REQUIREMENT: Set down exactly the lines from the first line of the records through the line that contains "move: russet_toy_drum bottom", and leave every picture out.

◆ ◆ ◆ ◆ ◆ ◆ ◆

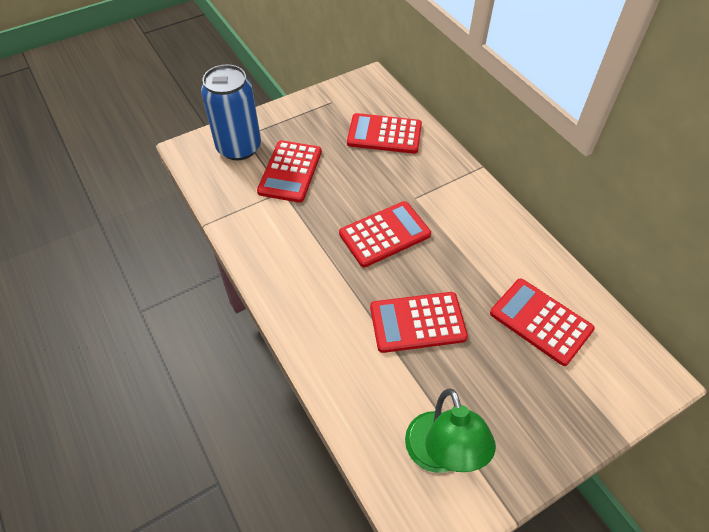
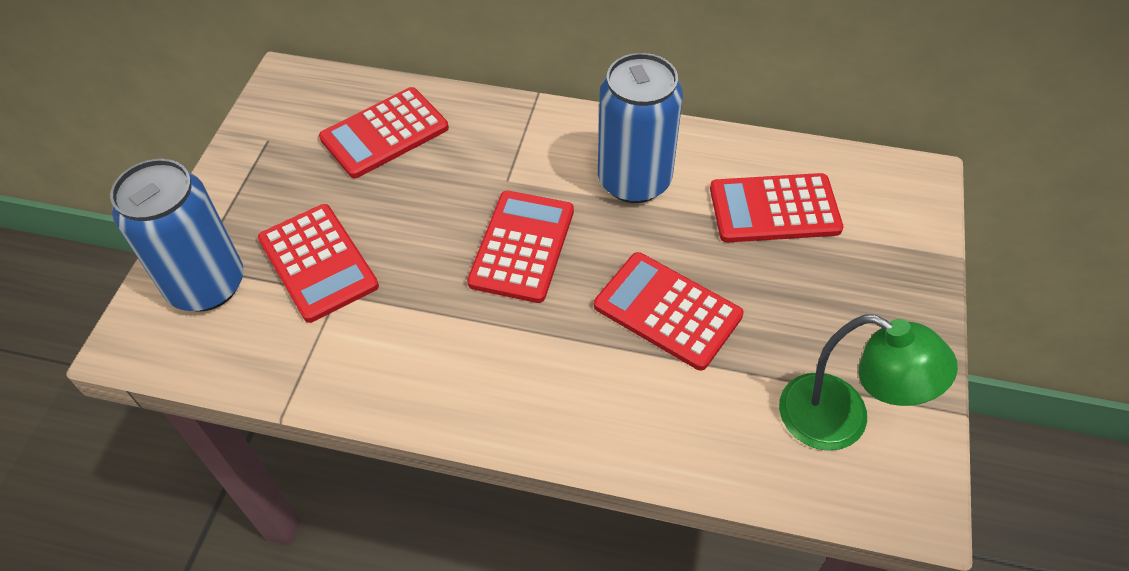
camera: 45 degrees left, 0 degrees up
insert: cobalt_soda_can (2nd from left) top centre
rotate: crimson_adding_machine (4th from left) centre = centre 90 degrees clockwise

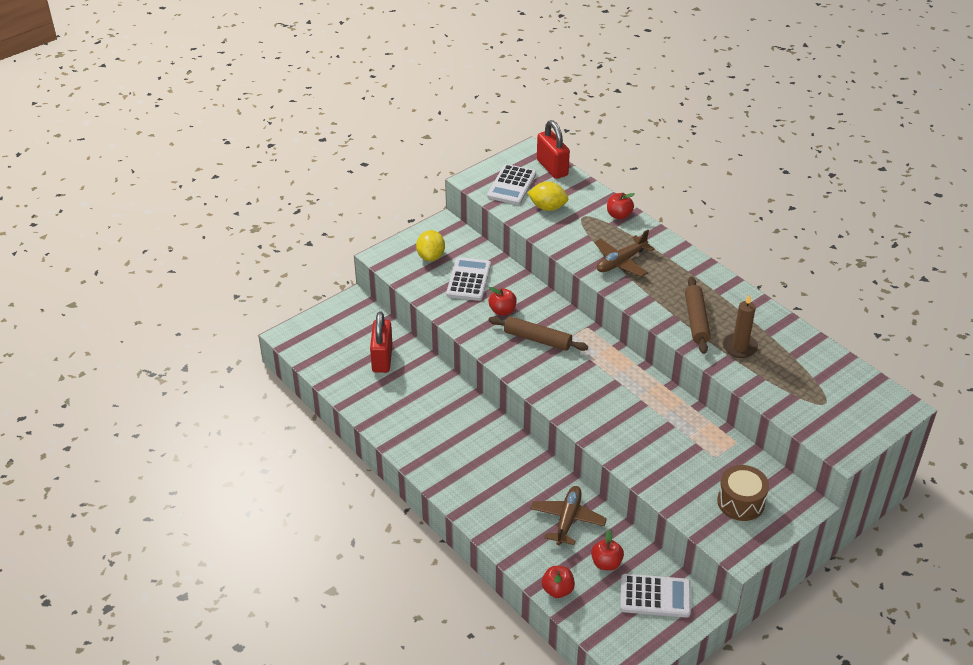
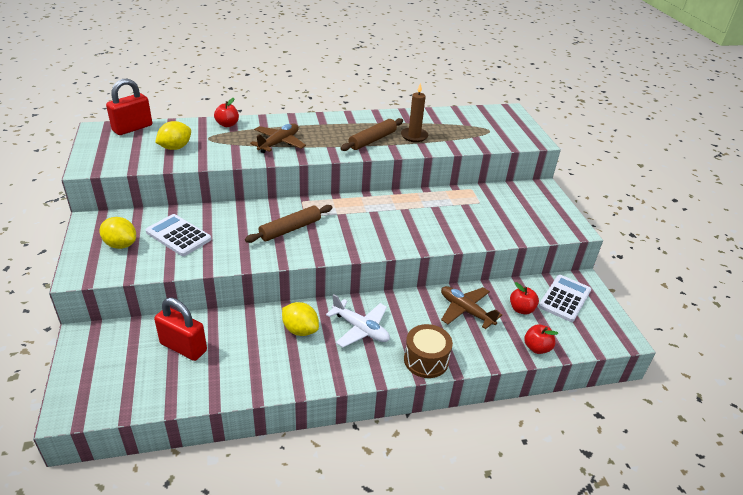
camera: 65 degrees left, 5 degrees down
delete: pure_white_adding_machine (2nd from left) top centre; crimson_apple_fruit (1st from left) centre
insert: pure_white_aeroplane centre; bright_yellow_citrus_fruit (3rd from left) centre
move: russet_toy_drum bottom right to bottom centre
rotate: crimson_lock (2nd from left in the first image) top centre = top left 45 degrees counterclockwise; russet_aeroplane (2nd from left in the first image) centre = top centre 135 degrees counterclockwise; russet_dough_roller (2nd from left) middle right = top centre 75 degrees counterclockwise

◆ ◆ ◆ ◆ ◆ ◆ ◆

SOLUTION TO THIS PROBLEM:
camera: 45 degrees left, 0 degrees up
insert: cobalt_soda_can (2nd from left) top centre
rotate: crimson_adding_machine (4th from left) centre = centre 90 degrees clockwise

camera: 65 degrees left, 5 degrees down
delete: pure_white_adding_machine (2nd from left) top centre; crimson_apple_fruit (1st from left) centre
insert: pure_white_aeroplane centre; bright_yellow_citrus_fruit (3rd from left) centre
move: russet_toy_drum bottom right to bottom centre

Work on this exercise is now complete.